> [Provided records]:
· · · · · · ·
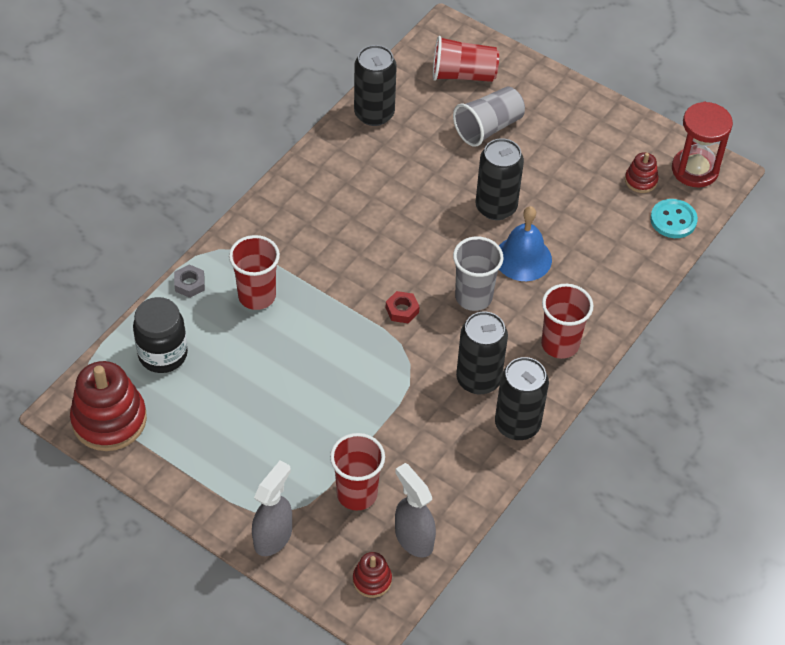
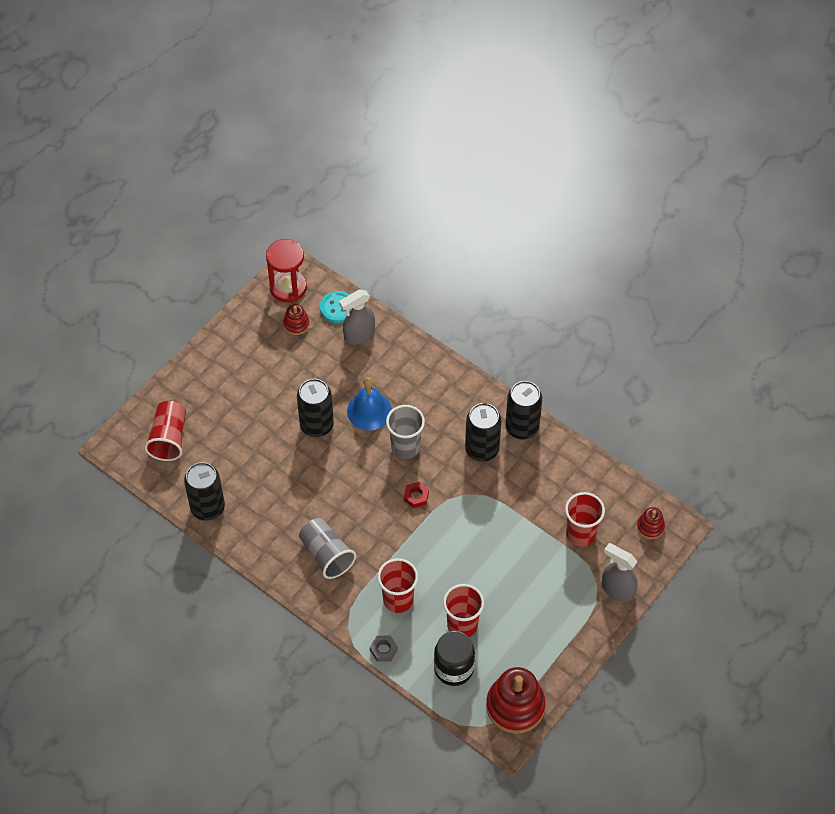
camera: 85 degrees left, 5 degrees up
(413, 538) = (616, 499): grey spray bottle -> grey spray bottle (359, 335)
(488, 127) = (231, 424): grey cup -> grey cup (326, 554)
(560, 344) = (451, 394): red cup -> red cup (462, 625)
· · · · · · ·
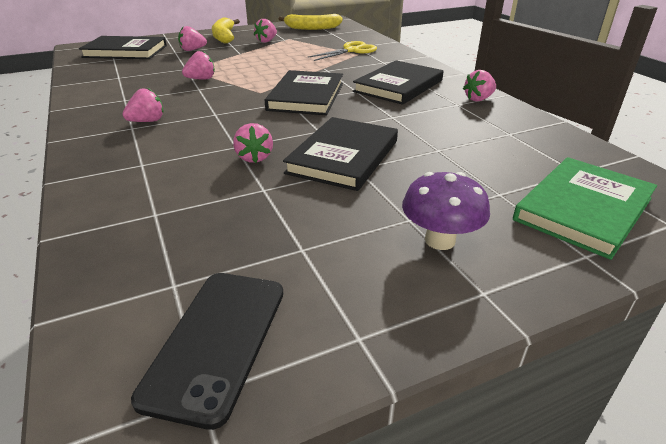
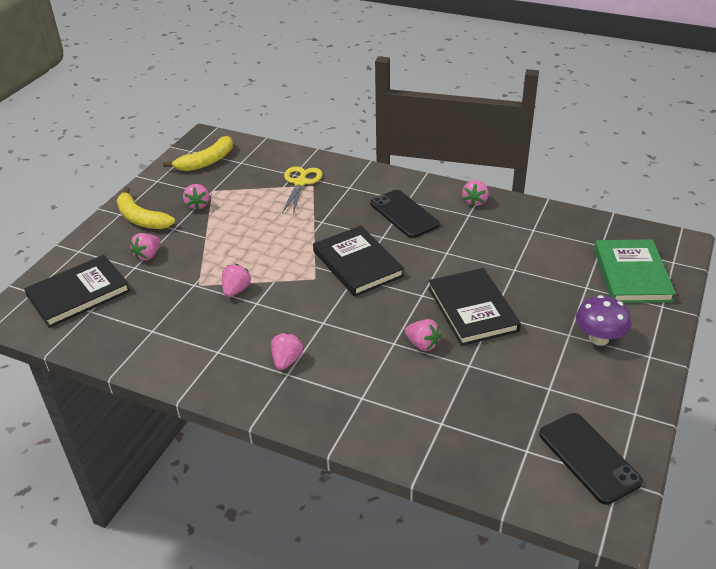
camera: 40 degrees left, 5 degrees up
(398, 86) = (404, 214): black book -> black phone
· · · · · · ·
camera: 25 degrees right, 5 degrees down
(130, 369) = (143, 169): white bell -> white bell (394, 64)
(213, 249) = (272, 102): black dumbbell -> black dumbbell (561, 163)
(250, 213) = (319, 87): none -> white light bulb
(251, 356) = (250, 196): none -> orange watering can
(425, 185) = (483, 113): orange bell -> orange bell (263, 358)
· · · · · · ·
> [What needs to be done]:
In the records above, how many lines contain the string "grey"? Reply with the number only.

> [Task response]:
2